### ACTIVITY
Look below for the line with "orange hammer [570,392,634,491]" and the line with "red wallet [228,421,272,454] -> none"; repeat exactly those two lines and all lines between them, but no pictures.

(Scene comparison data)
<<<<
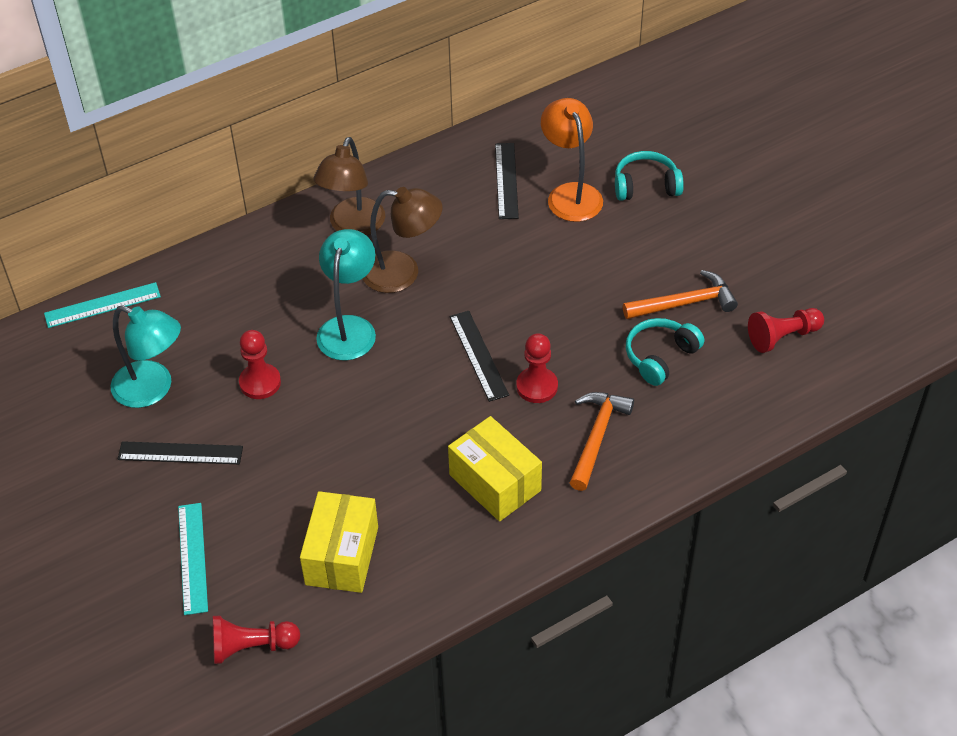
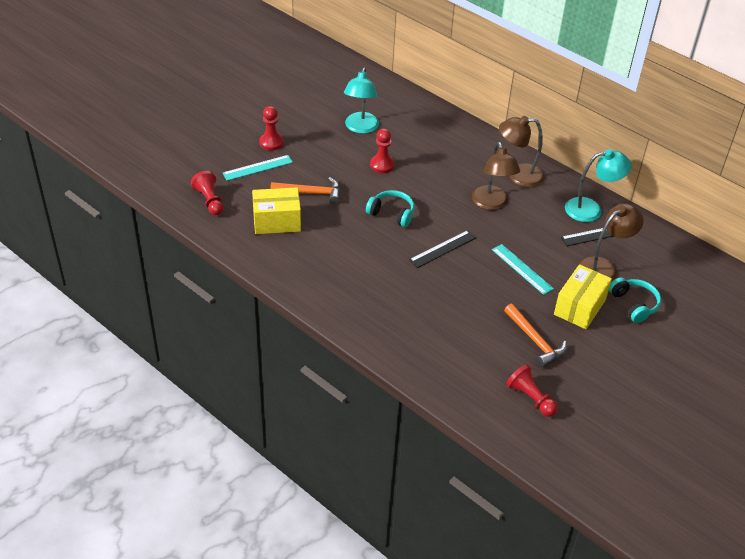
camera: 70 degrees right, 5 degrees down
turquoise ruler [44,282,161,328] -> turquoise ruler moved to [492,244,554,295]
black ruler [117,441,243,464] -> none
turquoise lamp [316,229,376,361] -> turquoise lamp moved to [565,149,632,222]
yellow box [448,416,542,522] -> yellow box moved to [554,264,612,329]
red pawn [516,333,558,403] -> red pawn moved to [259,106,284,150]
orange lamp [541,98,603,222] -> brown lamp [578,203,644,282]
orange hammer [570,392,634,491] -> orange hammer moved to [270,177,340,204]
turquoise headphones [626,318,704,386] -> turquoise headphones moved to [366,190,414,227]

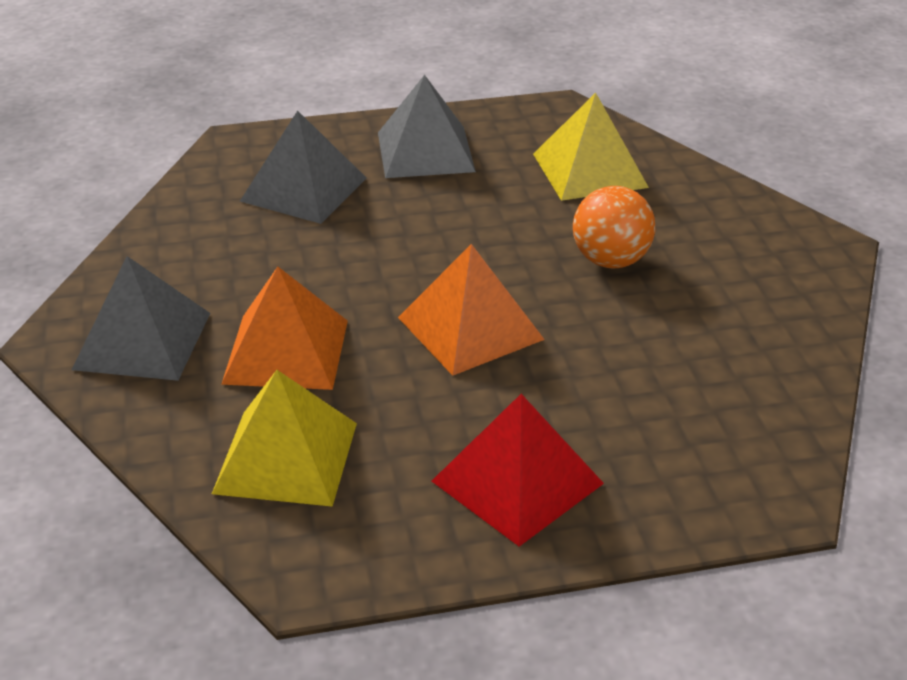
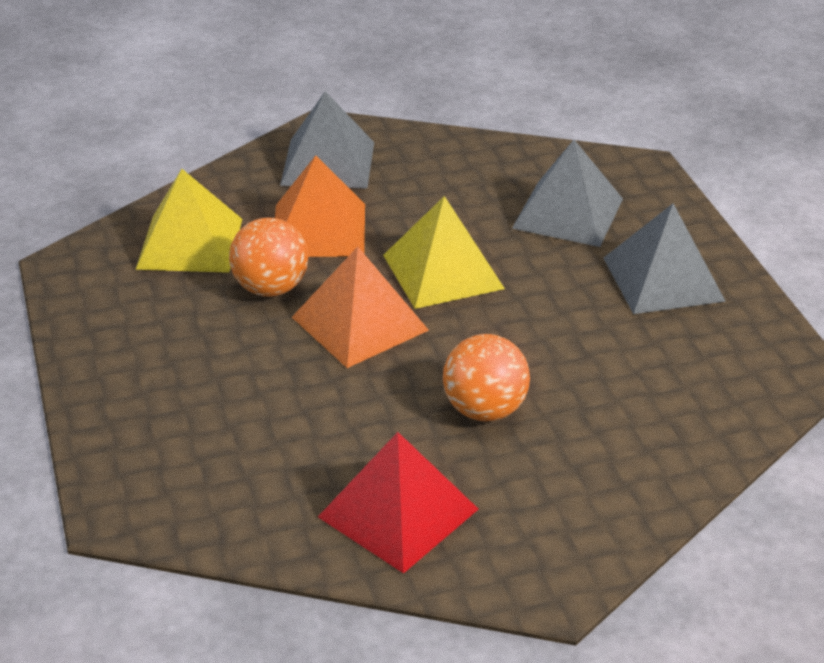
camera: 85 degrees right, 0 degrees up
red pyramid [432,394,604,547] -> red pyramid moved to [318,432,479,573]
yellow pyramid [533,93,649,201] -> yellow pyramid moved to [383,196,505,309]
none -> orange ball [229,218,308,297]

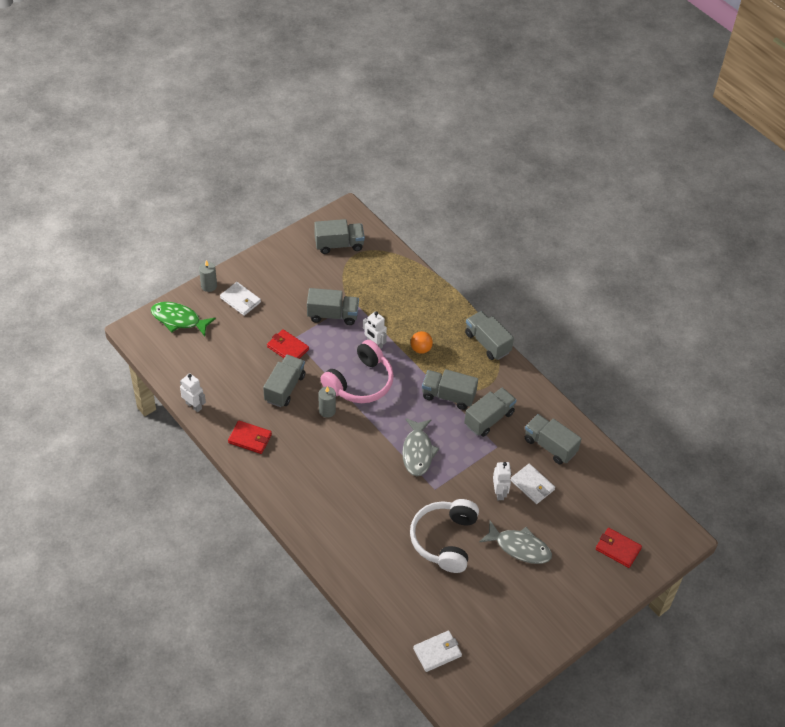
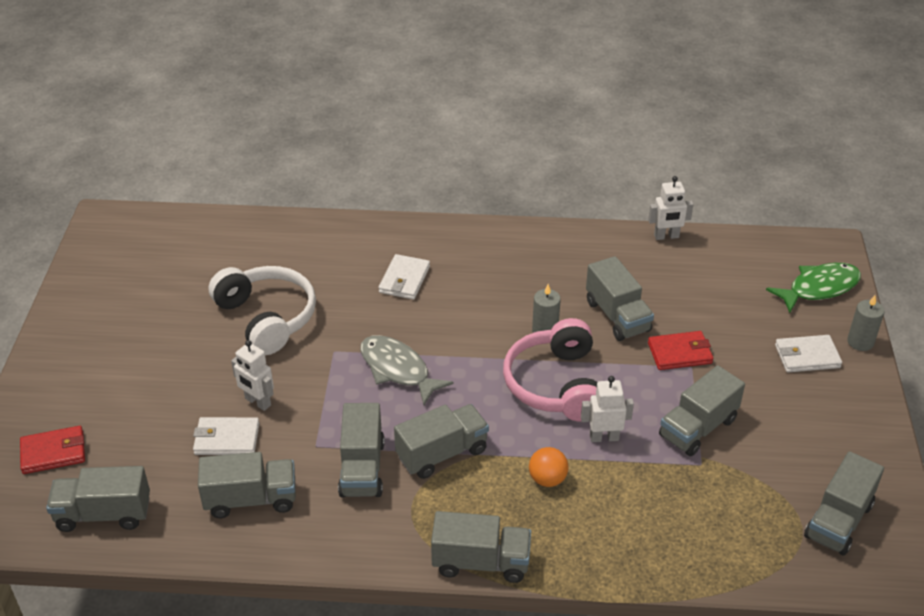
camera: 135 degrees right, 10 degrees down
red wallet [228,421,272,454] -> none
white wallet [413,630,462,672] -> white wallet moved to [379,254,430,300]
grey fish [479,521,552,564] -> none
none -> grey truck [46,466,150,532]

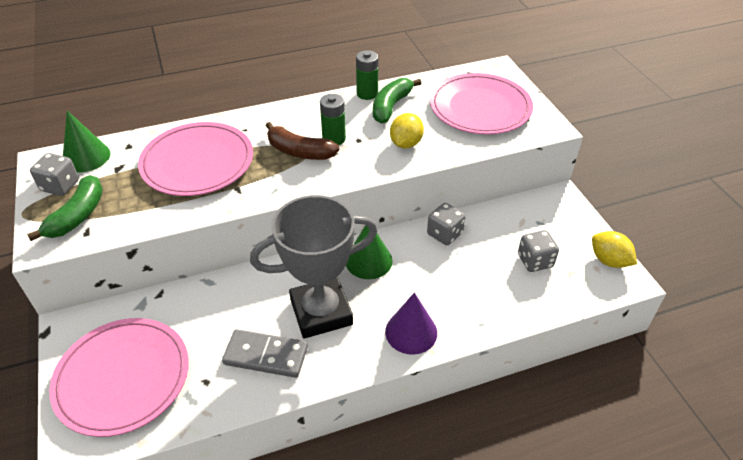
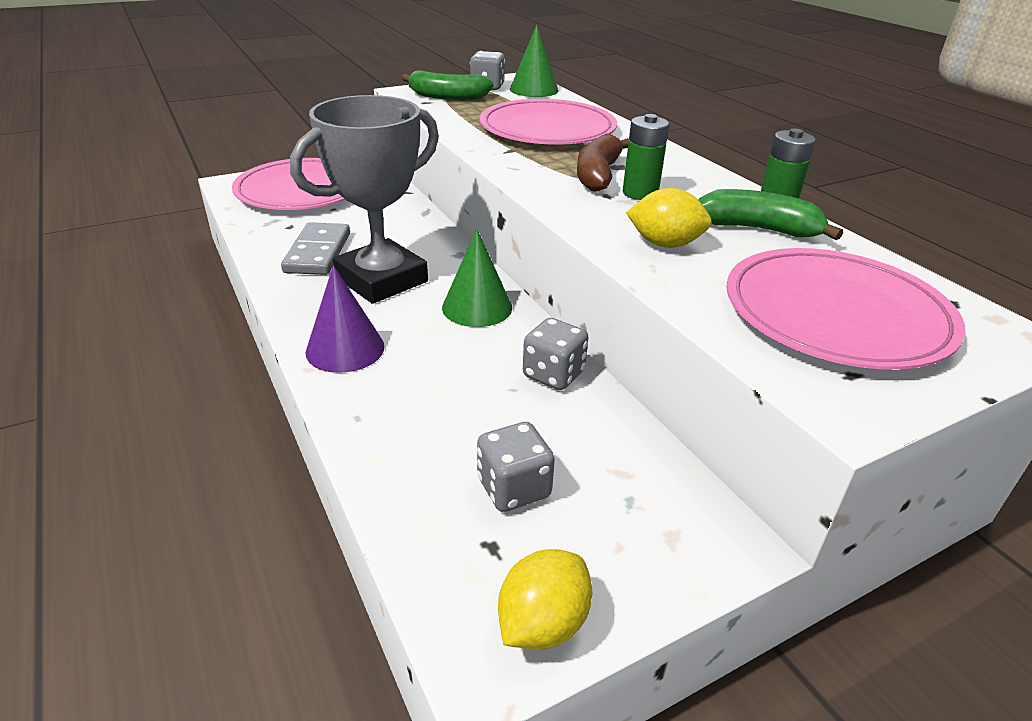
camera: 80 degrees right, 10 degrees down
grey trophy [250,195,378,339] -> grey trophy turned 75 degrees clockwise [290,95,439,304]

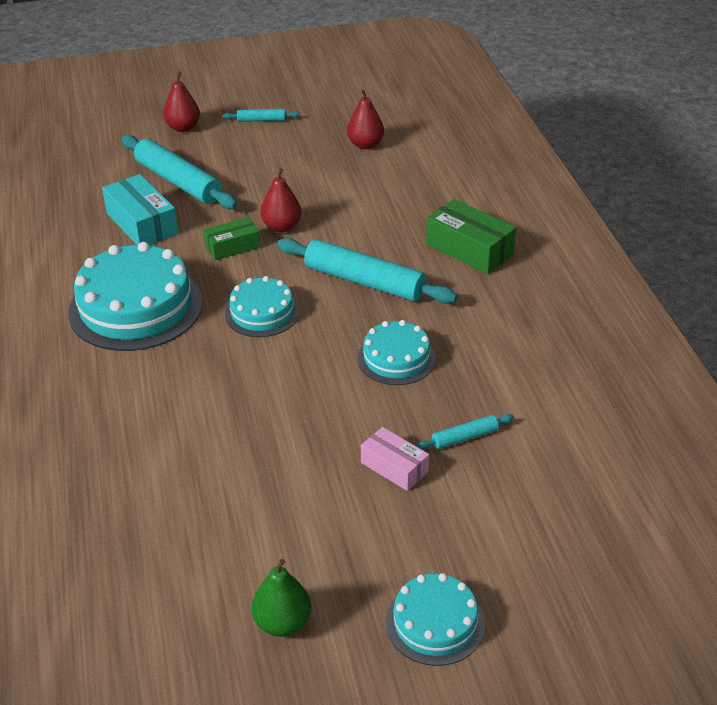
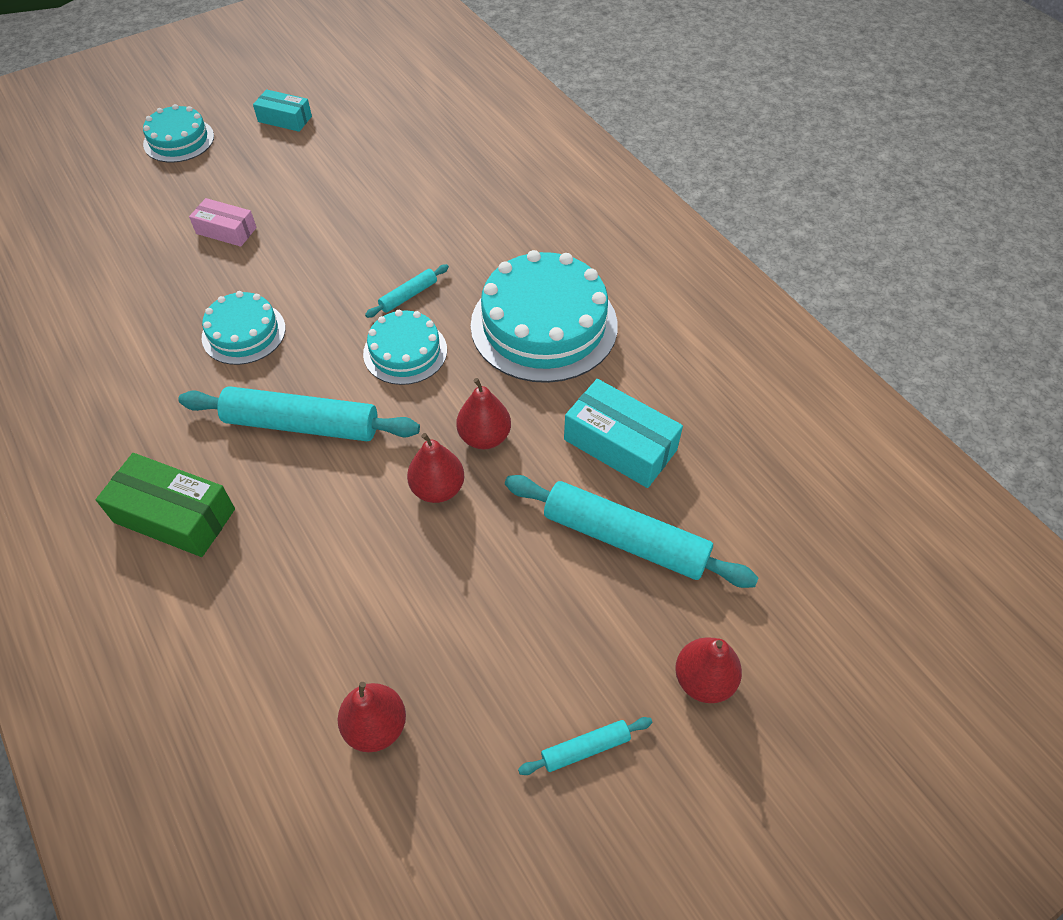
camera: 160 degrees right, 15 degrees up
green box [204,217,260,260] -> red pear [456,378,511,449]
green pear [252,559,311,637] -> turquoise box [253,89,312,132]
turquoise rolling pin [416,414,514,450] -> turquoise rolling pin moved to [365,264,449,318]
>>>>
### REPLY TO THE TASK
orange hammer [570,392,634,491] -> orange hammer moved to [270,177,340,204]
turquoise headphones [626,318,704,386] -> turquoise headphones moved to [366,190,414,227]

camera: 85 degrees right, 0 degrees up
red pyramid [432,394,604,547] -> red pyramid moved to [318,432,479,573]
yellow pyramid [533,93,649,201] -> yellow pyramid moved to [383,196,505,309]
none -> orange ball [229,218,308,297]

camera: 135 degrees right, 10 degrees down
red wallet [228,421,272,454] -> none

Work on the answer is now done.